Exercise prompt ▸ Search the records below for the line containing "(563, 139) = (441, 148): red". Output that line and all later lines exactly; output nothing else.

Collected data entries:

::::::

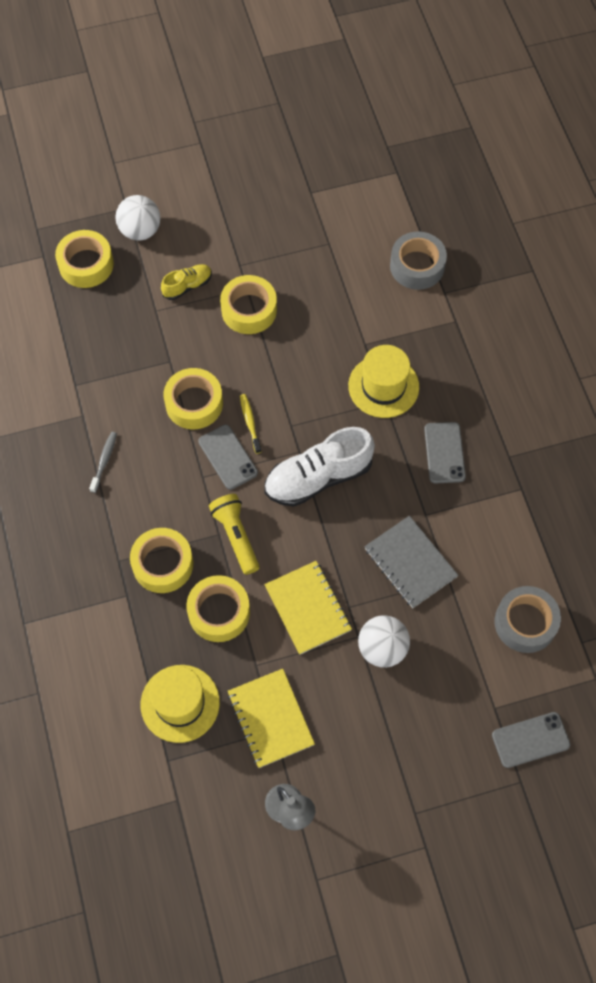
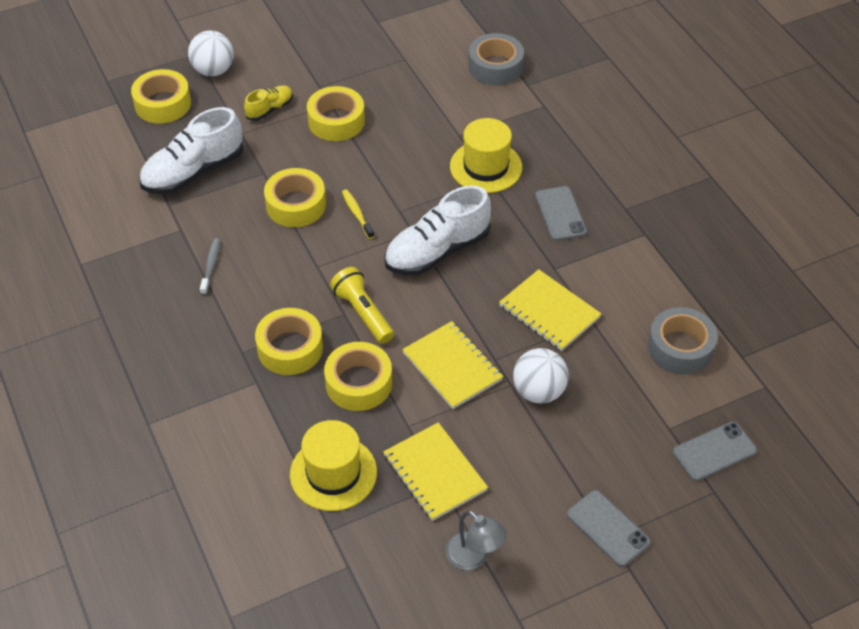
camera: 10 degrees left, 15 degrees down
(104, 350) = (193, 172): none -> white shoe
(228, 457) = (340, 246): grey phone -> grey phone (608, 528)
(410, 563) = (549, 312): grey notebook -> yellow notebook

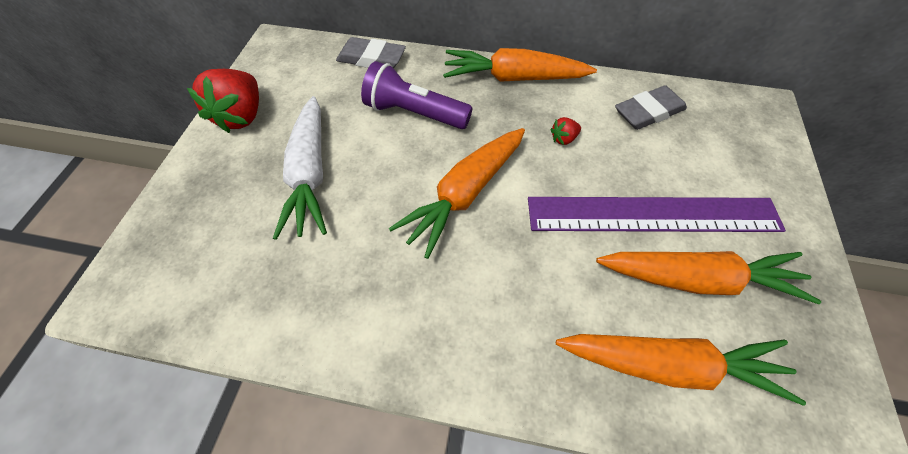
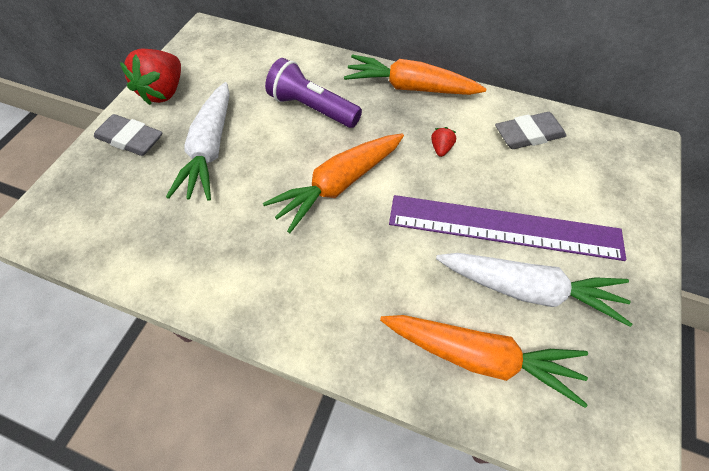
camera: 10 degrees right, 0 degrees up
(371, 58) = (286, 55): grey eraser -> grey eraser (130, 139)
(563, 139) = (441, 148): red strawberry -> red strawberry turned 120 degrees clockwise
(697, 280) = (528, 290): orange carrot -> white carrot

::::::

Finished exercise ▸
(563, 139) = (441, 148): red strawberry -> red strawberry turned 120 degrees clockwise
(697, 280) = (528, 290): orange carrot -> white carrot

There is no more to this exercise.